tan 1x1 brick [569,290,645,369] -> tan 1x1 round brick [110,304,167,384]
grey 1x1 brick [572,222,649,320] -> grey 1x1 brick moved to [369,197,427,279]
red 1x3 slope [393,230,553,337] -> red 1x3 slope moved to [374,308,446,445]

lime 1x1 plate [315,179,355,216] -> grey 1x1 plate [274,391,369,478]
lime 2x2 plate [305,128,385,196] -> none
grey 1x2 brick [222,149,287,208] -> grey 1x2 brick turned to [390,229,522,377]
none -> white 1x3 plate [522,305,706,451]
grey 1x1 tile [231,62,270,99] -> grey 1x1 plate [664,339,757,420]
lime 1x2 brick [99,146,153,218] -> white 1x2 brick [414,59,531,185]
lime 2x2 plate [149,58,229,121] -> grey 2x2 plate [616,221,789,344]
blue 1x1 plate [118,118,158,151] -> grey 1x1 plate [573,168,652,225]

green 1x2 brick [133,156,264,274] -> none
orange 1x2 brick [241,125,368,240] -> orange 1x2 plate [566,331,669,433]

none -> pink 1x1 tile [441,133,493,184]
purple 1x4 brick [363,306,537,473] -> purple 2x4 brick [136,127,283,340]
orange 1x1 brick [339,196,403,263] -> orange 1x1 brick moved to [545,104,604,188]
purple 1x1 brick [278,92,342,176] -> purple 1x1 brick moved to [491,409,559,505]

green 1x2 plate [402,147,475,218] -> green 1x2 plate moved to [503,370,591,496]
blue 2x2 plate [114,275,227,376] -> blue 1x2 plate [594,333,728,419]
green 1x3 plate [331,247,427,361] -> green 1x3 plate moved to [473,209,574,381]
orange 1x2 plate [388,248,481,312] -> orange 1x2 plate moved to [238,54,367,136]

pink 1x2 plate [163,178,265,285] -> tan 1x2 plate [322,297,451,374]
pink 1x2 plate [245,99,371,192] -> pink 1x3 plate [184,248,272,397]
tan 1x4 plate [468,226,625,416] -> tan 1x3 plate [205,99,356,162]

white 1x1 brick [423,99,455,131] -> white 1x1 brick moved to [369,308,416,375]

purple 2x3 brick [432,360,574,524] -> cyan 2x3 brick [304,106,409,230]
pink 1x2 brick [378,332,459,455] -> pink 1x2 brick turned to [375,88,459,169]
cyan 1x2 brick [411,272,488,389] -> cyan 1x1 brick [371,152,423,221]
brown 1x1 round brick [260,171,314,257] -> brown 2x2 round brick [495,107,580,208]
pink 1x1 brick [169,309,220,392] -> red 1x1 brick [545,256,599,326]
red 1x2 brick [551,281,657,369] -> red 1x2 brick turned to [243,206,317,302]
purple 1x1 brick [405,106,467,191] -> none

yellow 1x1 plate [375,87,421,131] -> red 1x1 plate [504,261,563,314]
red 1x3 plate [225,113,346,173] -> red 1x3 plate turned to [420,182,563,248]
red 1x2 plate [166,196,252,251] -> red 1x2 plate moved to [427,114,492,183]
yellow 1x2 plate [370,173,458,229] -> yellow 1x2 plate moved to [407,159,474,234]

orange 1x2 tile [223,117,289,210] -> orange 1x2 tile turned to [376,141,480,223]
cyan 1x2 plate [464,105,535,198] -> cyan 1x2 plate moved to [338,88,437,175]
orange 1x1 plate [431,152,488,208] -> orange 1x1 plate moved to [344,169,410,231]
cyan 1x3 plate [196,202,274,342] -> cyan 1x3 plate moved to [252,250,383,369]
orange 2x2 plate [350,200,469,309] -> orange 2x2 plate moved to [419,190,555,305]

**Instruction:**
The lines above that hold "lime" are the result; show every one of them.

**Solution to the exercise:**
lime 1x1 plate [315,179,355,216] -> grey 1x1 plate [274,391,369,478]
lime 2x2 plate [305,128,385,196] -> none
lime 1x2 brick [99,146,153,218] -> white 1x2 brick [414,59,531,185]
lime 2x2 plate [149,58,229,121] -> grey 2x2 plate [616,221,789,344]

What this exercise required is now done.